▸ **Required action**: Write out every entry exactly; the pictures do not belong in the copy.

▸ **Information**:
────────

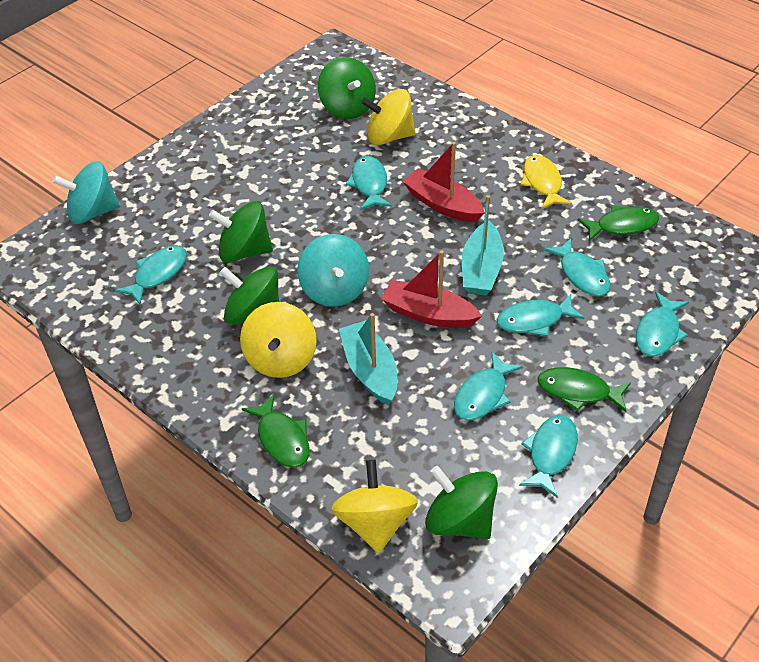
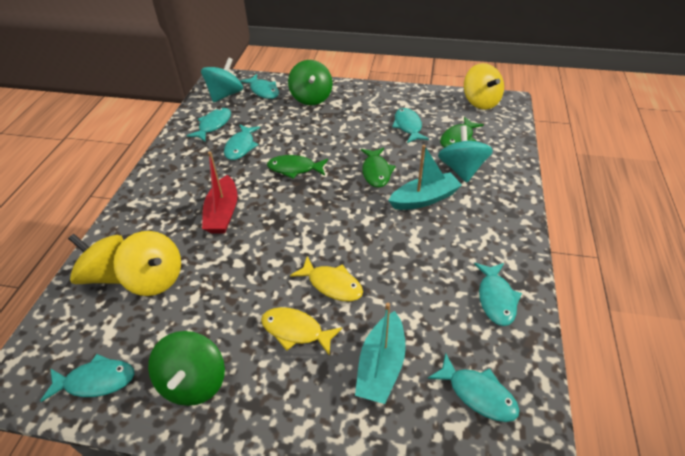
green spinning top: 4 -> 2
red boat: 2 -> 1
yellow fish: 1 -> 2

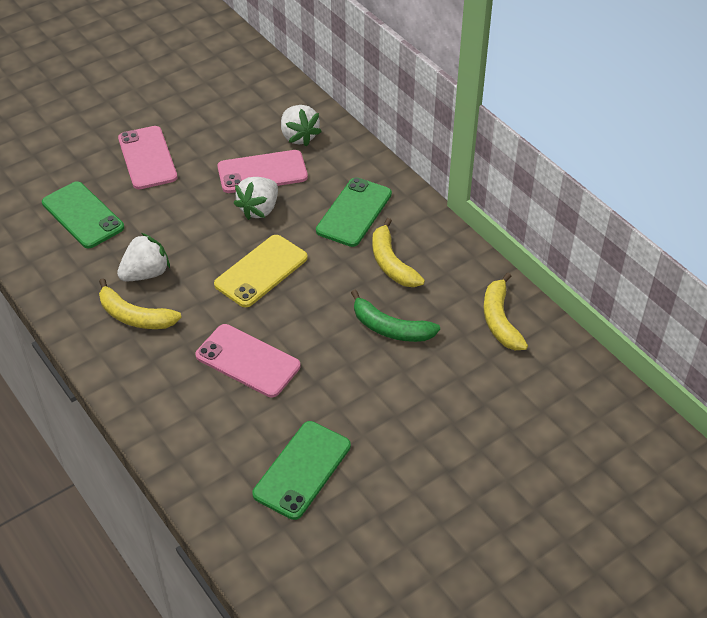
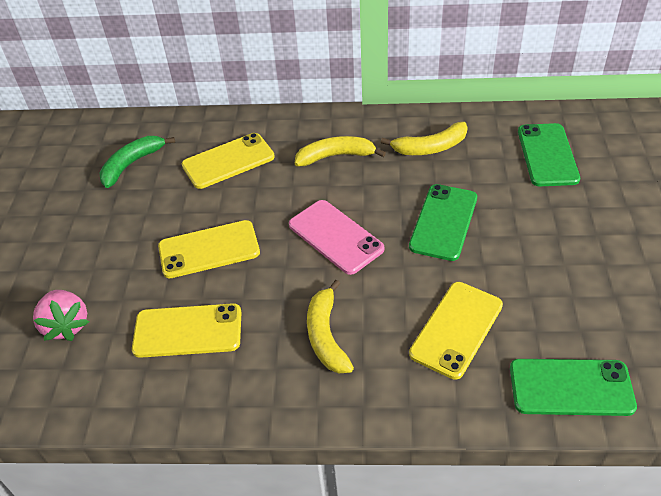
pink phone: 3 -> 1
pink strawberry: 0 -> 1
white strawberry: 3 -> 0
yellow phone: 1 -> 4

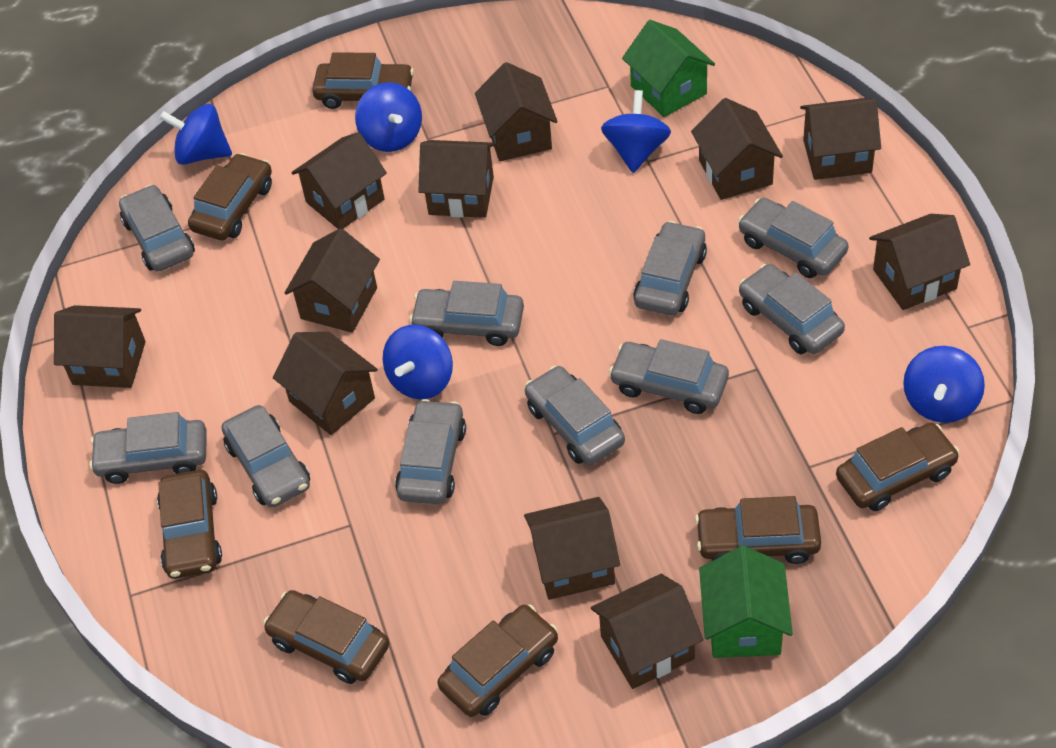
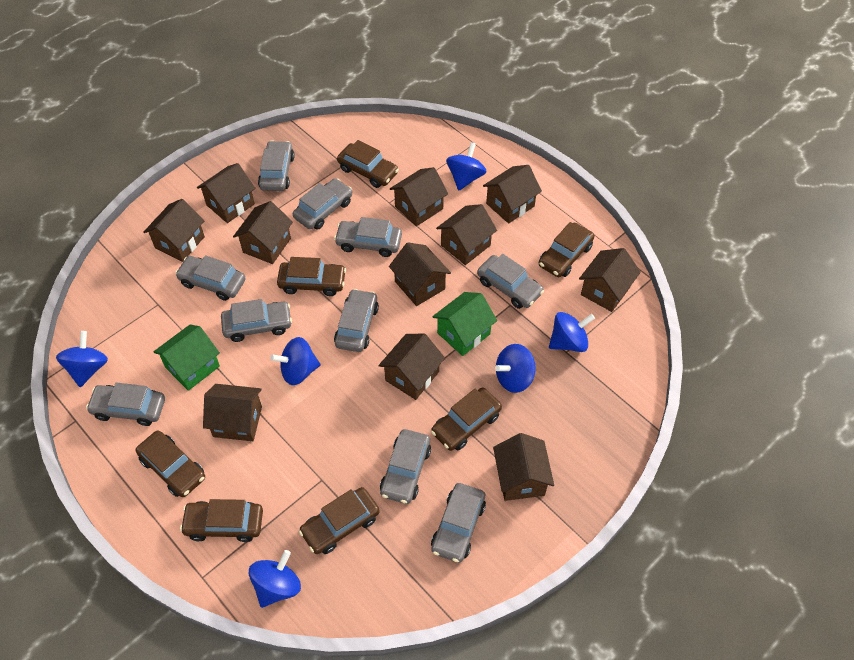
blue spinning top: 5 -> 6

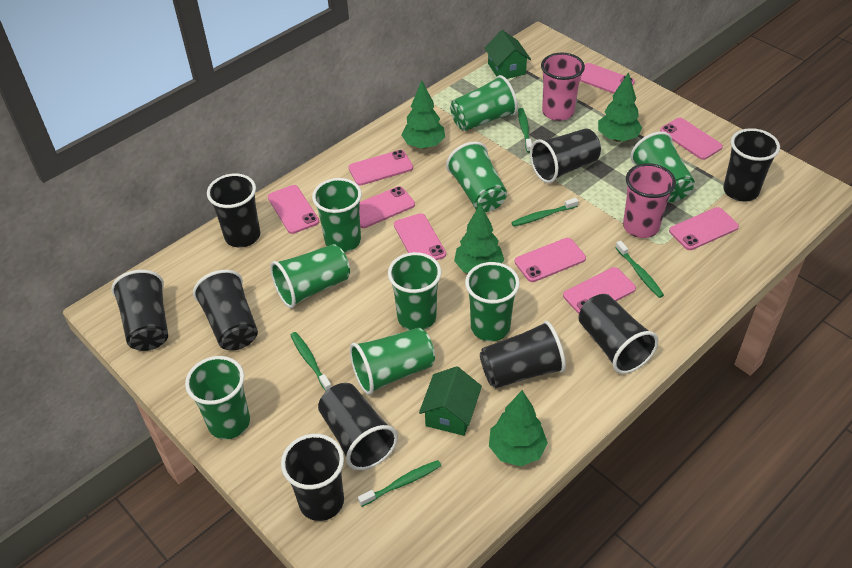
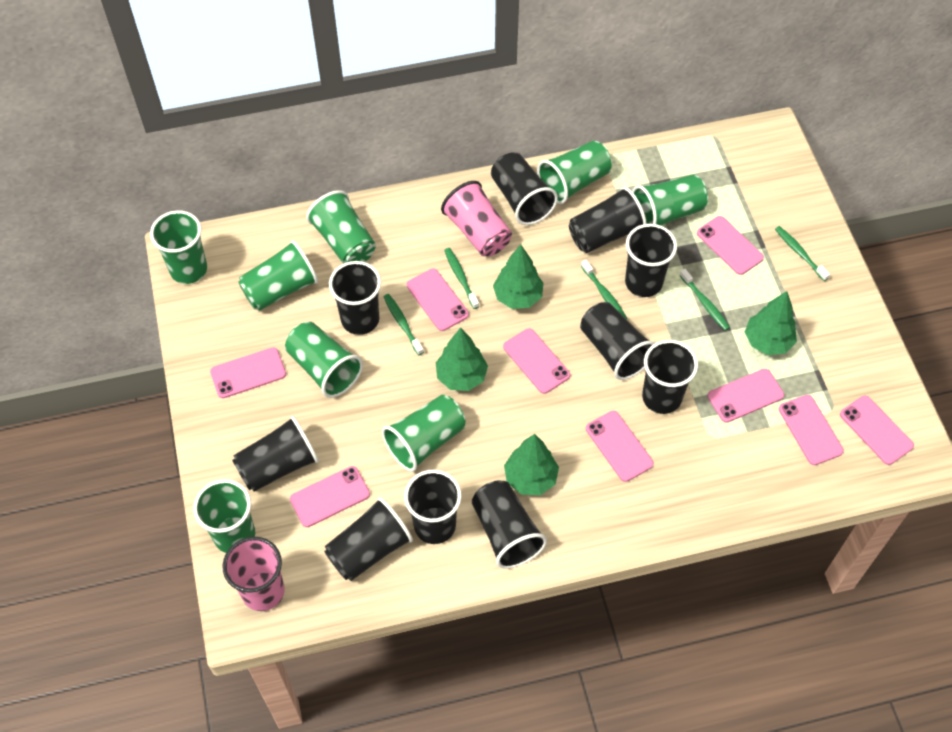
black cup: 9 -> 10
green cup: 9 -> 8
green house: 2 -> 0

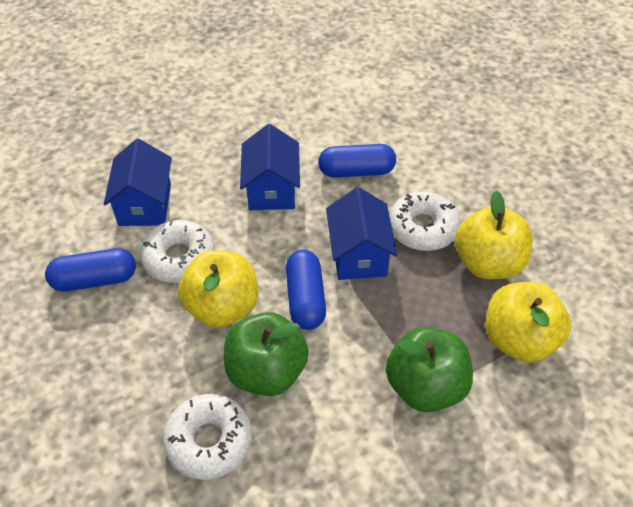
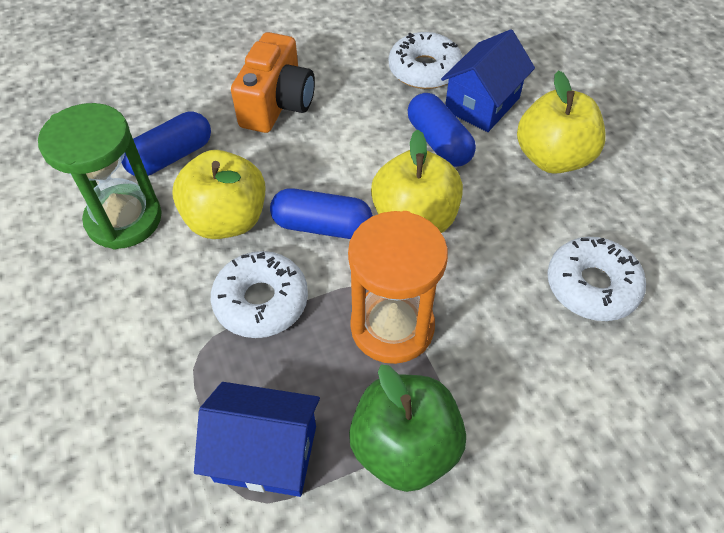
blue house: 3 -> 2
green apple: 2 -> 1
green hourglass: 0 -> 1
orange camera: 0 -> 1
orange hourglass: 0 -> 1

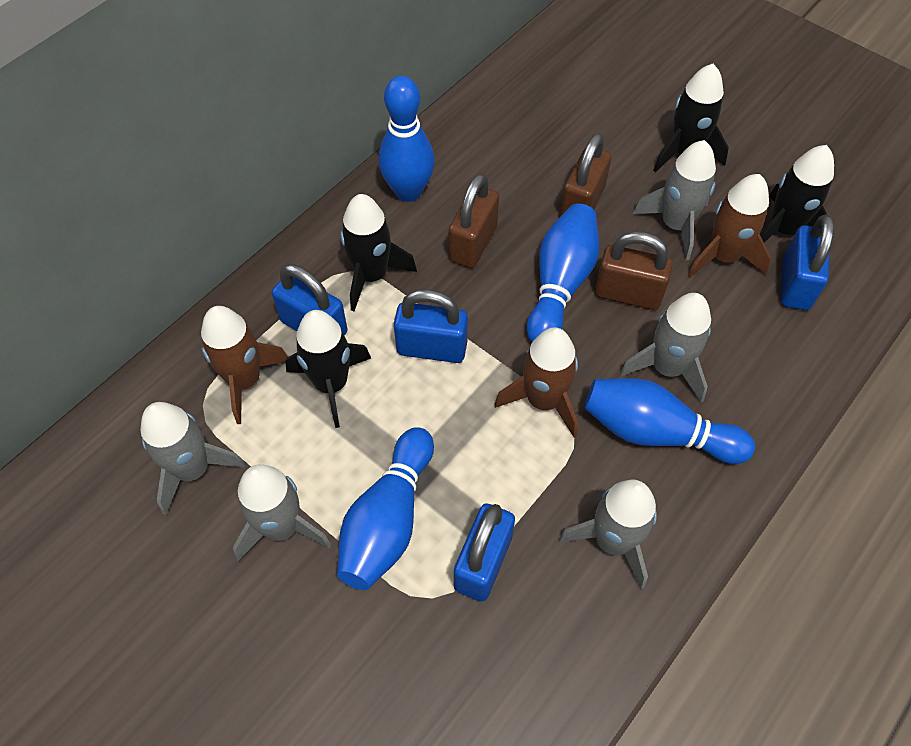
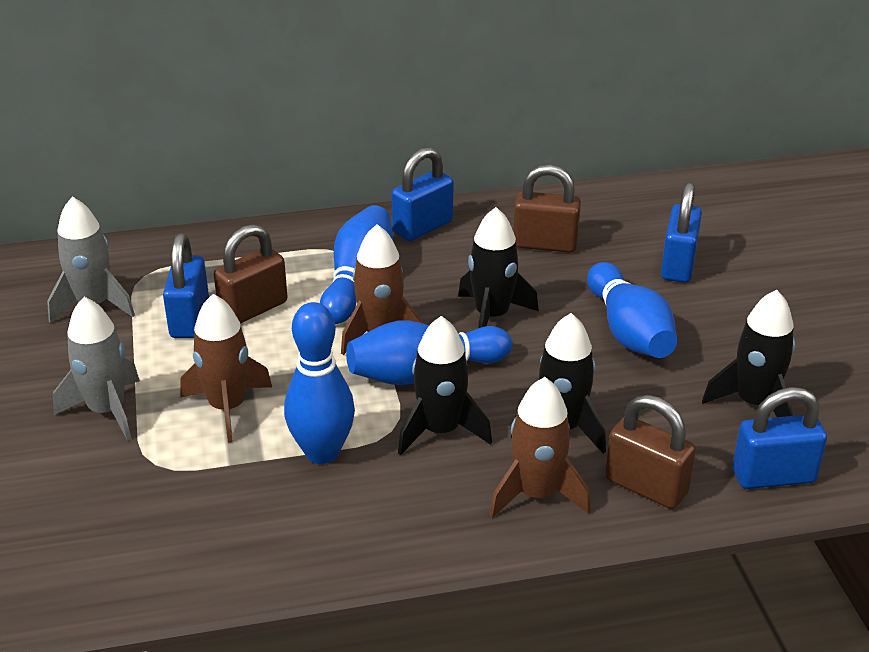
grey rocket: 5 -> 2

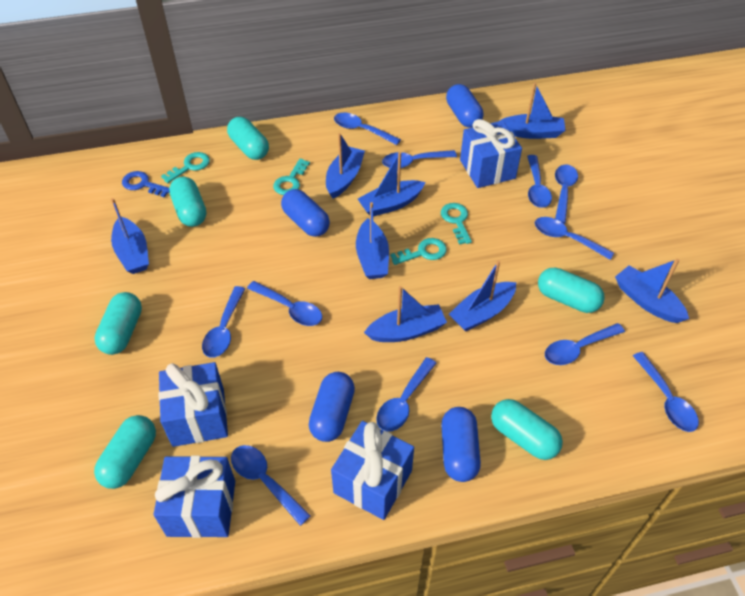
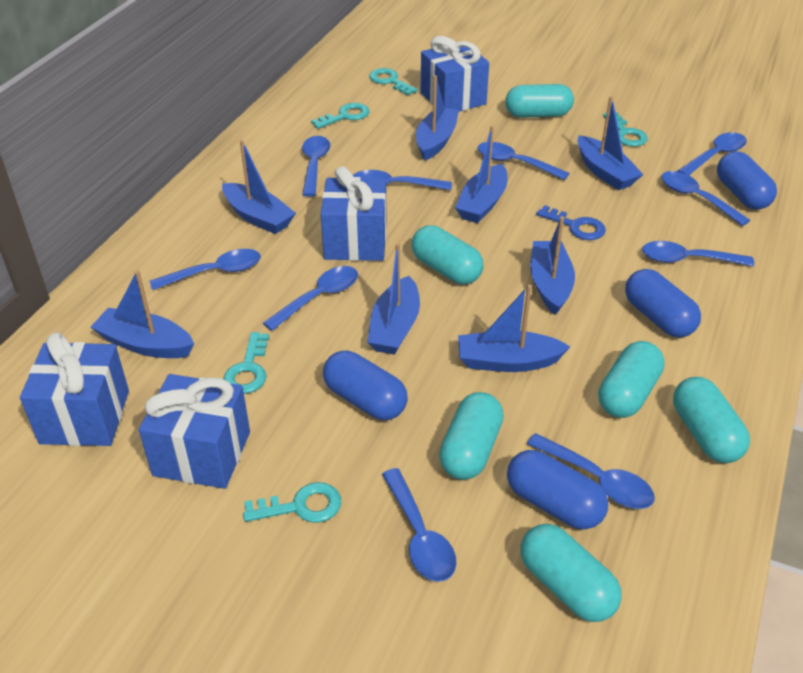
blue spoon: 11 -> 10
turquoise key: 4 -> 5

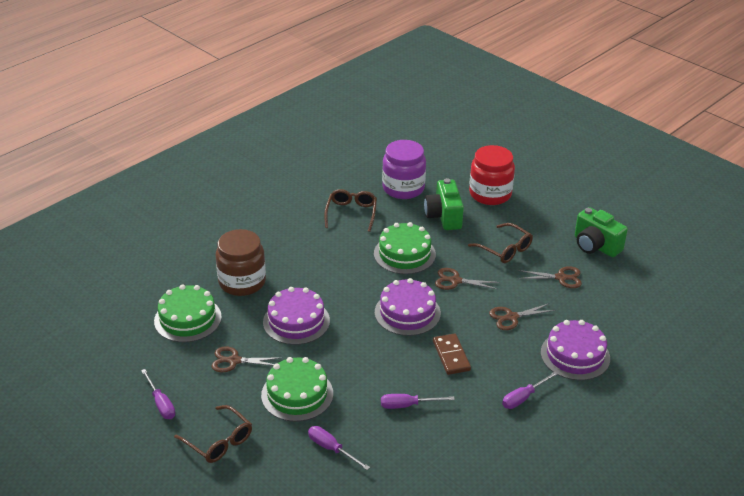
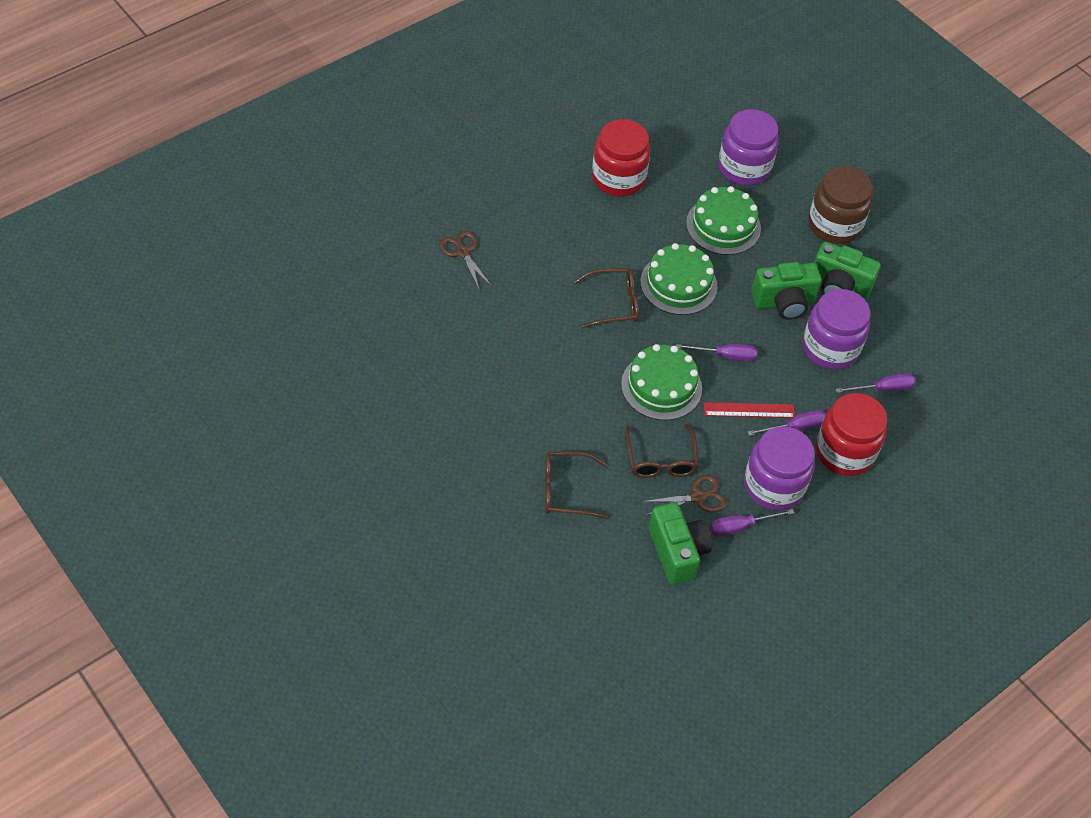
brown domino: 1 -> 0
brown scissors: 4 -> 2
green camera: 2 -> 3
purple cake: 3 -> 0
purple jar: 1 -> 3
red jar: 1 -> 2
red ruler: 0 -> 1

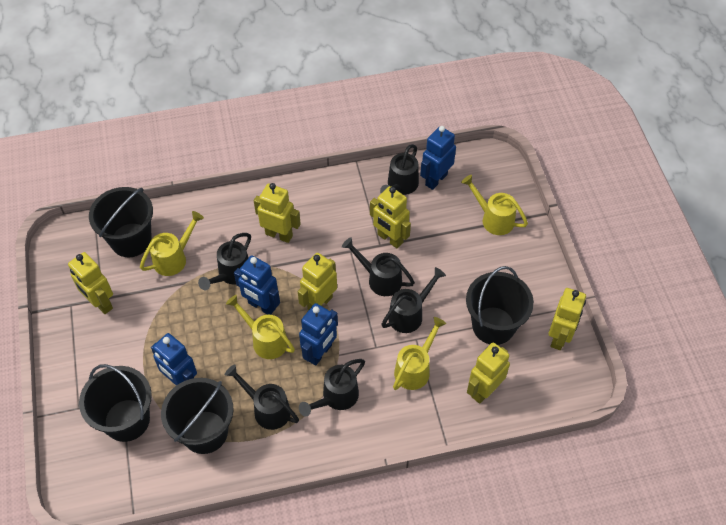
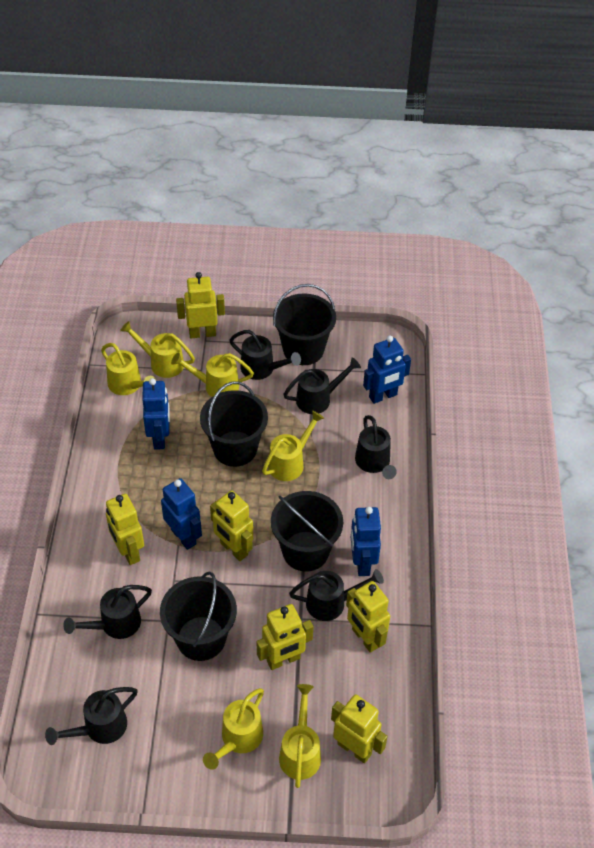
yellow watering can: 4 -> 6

────────

▸ **Output**:
green spinning top: 4 -> 2
red boat: 2 -> 1
yellow fish: 1 -> 2

pink phone: 3 -> 1
pink strawberry: 0 -> 1
white strawberry: 3 -> 0
yellow phone: 1 -> 4

blue spinning top: 5 -> 6

black cup: 9 -> 10
green cup: 9 -> 8
green house: 2 -> 0

blue house: 3 -> 2
green apple: 2 -> 1
green hourglass: 0 -> 1
orange camera: 0 -> 1
orange hourglass: 0 -> 1

grey rocket: 5 -> 2

blue spoon: 11 -> 10
turquoise key: 4 -> 5

brown domino: 1 -> 0
brown scissors: 4 -> 2
green camera: 2 -> 3
purple cake: 3 -> 0
purple jar: 1 -> 3
red jar: 1 -> 2
red ruler: 0 -> 1

yellow watering can: 4 -> 6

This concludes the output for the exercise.